→ **PROBLEM DESCRIPTION**
Look through the records that follow and state how many lines hold the word "white", without adding anything.

· · · ·

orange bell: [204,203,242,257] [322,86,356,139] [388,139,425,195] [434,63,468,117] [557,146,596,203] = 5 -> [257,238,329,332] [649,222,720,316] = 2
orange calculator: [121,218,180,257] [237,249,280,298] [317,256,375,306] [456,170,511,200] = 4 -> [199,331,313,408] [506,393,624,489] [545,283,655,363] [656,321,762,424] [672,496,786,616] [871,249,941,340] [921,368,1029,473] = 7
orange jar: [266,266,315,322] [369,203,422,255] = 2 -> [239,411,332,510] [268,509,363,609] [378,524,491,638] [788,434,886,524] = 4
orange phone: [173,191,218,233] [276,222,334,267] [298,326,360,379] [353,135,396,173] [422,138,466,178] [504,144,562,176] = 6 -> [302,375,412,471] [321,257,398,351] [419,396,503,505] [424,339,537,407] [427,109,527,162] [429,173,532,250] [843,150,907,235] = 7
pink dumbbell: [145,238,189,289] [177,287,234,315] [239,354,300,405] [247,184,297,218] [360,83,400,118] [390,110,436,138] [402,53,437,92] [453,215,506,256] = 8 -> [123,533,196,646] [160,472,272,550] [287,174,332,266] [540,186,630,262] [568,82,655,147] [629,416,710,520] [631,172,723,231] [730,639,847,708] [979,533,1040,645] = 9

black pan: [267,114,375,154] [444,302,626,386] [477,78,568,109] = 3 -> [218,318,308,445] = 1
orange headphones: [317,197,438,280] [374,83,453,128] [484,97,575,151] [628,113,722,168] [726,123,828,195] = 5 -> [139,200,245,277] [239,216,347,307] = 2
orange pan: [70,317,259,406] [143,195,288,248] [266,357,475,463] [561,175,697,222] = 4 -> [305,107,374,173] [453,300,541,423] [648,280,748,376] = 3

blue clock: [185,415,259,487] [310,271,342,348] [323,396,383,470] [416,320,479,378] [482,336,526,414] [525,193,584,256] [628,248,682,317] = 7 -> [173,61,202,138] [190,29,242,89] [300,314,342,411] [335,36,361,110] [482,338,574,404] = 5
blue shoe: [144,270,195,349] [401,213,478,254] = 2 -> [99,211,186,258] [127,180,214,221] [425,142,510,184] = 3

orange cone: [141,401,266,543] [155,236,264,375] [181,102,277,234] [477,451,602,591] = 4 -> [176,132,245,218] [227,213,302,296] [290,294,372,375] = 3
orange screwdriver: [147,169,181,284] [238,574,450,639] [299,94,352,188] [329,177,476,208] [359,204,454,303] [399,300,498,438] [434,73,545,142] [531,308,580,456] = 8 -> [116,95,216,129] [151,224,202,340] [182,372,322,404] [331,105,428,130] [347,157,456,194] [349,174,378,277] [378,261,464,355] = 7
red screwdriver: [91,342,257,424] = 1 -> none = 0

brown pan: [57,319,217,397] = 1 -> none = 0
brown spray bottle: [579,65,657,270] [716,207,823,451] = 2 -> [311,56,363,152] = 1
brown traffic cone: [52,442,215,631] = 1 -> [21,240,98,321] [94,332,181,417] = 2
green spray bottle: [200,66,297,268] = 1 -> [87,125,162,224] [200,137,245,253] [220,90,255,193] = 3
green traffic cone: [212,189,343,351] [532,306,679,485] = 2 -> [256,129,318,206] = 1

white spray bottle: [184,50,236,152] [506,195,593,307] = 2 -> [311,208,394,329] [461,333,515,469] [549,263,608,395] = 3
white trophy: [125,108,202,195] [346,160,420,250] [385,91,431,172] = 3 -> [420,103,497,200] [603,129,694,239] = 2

· · · ·

→ **SOLUTION TO THE PROBLEM**
2